▸ **Work task**: Of all the entries below, retype only the lines from the one with "D7: diode 1N4007" through the one with "C4: 47uF (GND, VDD) -> none", exactly as they appear.

▸ **Data provided**:
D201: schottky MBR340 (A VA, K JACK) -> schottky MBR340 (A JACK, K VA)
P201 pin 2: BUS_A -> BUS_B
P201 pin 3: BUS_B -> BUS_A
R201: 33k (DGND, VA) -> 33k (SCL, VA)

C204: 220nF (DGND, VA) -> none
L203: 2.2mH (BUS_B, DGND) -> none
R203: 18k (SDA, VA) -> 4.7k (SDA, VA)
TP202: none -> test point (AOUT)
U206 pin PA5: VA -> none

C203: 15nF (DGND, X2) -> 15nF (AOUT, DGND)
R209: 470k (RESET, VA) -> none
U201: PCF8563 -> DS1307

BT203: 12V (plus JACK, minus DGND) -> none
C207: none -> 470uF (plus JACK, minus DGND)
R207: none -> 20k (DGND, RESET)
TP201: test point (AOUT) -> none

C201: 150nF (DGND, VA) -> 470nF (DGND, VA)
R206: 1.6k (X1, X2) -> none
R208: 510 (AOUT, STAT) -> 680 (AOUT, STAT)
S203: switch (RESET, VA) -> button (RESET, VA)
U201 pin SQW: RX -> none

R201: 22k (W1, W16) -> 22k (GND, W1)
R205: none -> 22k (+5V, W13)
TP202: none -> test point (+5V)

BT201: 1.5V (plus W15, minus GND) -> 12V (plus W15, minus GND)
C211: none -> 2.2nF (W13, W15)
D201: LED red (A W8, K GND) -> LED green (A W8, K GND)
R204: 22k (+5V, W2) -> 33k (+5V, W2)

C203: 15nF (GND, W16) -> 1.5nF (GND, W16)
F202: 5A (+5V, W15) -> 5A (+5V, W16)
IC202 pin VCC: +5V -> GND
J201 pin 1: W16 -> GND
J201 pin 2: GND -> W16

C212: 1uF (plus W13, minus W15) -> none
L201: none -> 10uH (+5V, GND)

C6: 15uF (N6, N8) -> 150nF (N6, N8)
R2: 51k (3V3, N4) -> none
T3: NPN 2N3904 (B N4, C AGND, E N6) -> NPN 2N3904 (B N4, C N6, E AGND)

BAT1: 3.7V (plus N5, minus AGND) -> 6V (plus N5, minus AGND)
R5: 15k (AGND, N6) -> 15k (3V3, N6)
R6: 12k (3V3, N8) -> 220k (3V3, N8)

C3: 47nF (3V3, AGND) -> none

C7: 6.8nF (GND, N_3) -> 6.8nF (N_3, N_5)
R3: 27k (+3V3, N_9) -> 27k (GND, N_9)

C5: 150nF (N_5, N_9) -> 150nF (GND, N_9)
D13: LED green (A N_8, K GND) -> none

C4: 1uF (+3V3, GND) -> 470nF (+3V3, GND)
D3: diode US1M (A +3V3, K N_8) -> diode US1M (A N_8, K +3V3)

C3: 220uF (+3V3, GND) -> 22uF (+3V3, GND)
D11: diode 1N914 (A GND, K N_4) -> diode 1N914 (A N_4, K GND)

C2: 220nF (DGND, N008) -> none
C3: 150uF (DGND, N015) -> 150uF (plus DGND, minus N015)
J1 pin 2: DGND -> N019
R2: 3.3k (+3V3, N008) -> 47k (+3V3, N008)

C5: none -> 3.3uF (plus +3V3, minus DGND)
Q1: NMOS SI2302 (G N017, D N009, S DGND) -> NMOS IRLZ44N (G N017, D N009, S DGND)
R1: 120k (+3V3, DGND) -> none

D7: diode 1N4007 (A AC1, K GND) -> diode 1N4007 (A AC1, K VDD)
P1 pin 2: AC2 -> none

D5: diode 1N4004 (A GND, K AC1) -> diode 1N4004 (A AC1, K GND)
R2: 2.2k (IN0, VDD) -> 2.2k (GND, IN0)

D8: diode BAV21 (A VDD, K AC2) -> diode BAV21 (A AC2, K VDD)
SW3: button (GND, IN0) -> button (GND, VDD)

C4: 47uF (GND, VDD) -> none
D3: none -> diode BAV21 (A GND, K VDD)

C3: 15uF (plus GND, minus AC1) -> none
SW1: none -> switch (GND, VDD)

▸ **Task solution**:
D7: diode 1N4007 (A AC1, K GND) -> diode 1N4007 (A AC1, K VDD)
P1 pin 2: AC2 -> none

D5: diode 1N4004 (A GND, K AC1) -> diode 1N4004 (A AC1, K GND)
R2: 2.2k (IN0, VDD) -> 2.2k (GND, IN0)

D8: diode BAV21 (A VDD, K AC2) -> diode BAV21 (A AC2, K VDD)
SW3: button (GND, IN0) -> button (GND, VDD)

C4: 47uF (GND, VDD) -> none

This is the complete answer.